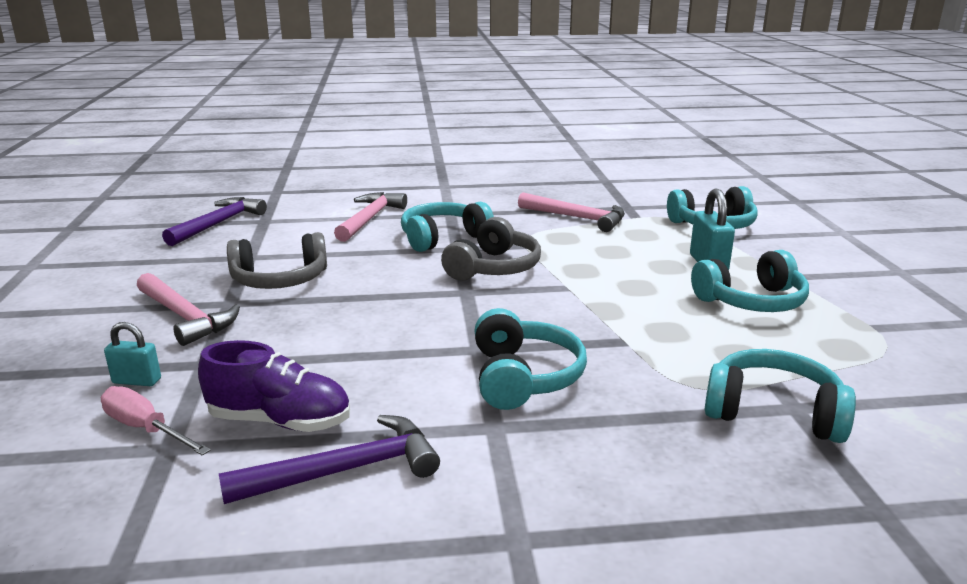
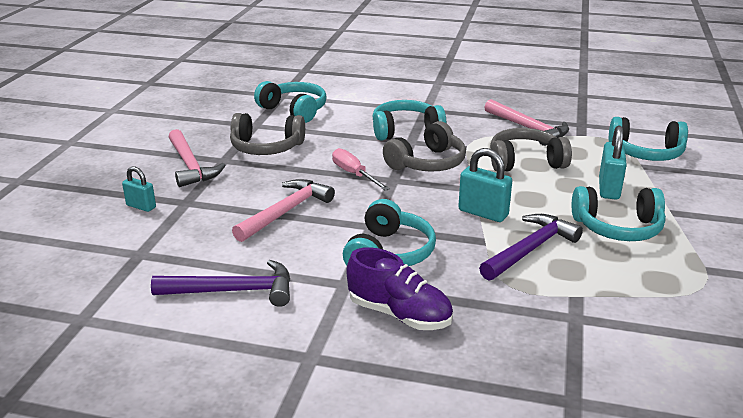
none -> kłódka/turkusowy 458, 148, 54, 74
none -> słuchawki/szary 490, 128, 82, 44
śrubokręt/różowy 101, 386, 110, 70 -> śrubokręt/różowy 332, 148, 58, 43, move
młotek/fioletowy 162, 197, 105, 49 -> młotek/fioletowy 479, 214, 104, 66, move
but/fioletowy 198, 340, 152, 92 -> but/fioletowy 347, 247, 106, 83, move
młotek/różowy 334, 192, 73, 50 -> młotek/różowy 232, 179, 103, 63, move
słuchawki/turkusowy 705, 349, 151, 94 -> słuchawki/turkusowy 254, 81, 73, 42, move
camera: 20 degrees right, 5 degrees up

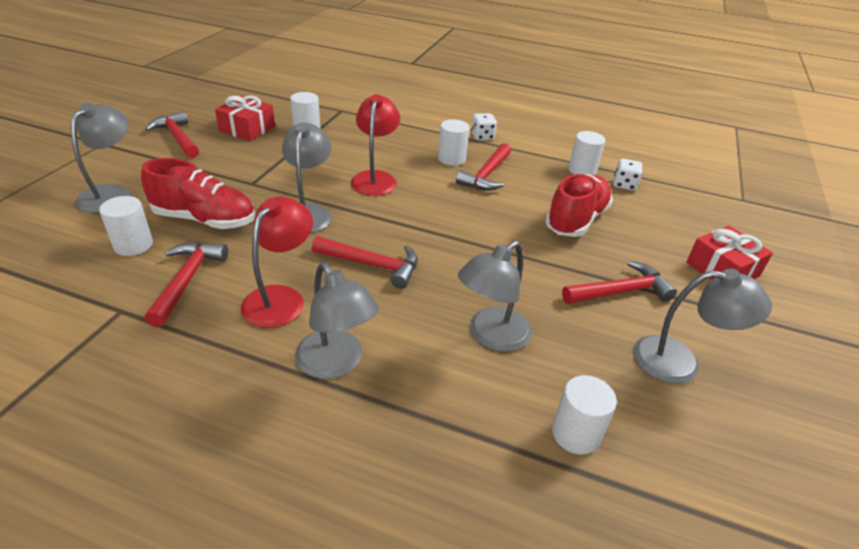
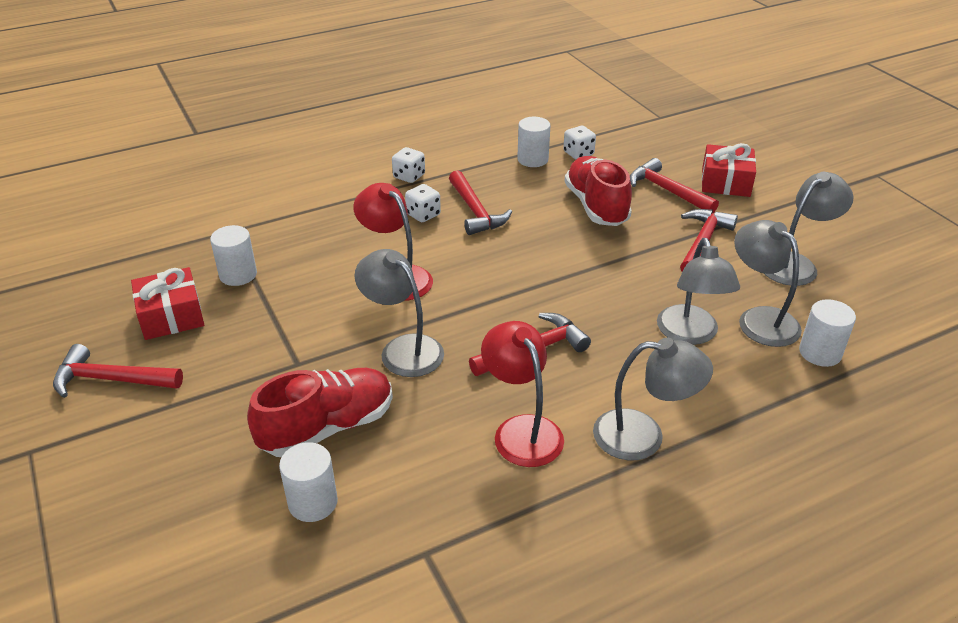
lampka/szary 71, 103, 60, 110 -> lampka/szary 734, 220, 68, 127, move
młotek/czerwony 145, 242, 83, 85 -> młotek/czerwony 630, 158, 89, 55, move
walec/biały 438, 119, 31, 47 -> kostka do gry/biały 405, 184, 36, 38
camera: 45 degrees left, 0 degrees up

* _The task_
When you write out the material, reproduce each line exactly and omit any picture it holds.

* _Exercise result_
none -> kłódka/turkusowy 458, 148, 54, 74
none -> słuchawki/szary 490, 128, 82, 44
śrubokręt/różowy 101, 386, 110, 70 -> śrubokręt/różowy 332, 148, 58, 43, move
młotek/fioletowy 162, 197, 105, 49 -> młotek/fioletowy 479, 214, 104, 66, move
but/fioletowy 198, 340, 152, 92 -> but/fioletowy 347, 247, 106, 83, move
młotek/różowy 334, 192, 73, 50 -> młotek/różowy 232, 179, 103, 63, move
słuchawki/turkusowy 705, 349, 151, 94 -> słuchawki/turkusowy 254, 81, 73, 42, move
camera: 20 degrees right, 5 degrees up

lampka/szary 71, 103, 60, 110 -> lampka/szary 734, 220, 68, 127, move
młotek/czerwony 145, 242, 83, 85 -> młotek/czerwony 630, 158, 89, 55, move
walec/biały 438, 119, 31, 47 -> kostka do gry/biały 405, 184, 36, 38
camera: 45 degrees left, 0 degrees up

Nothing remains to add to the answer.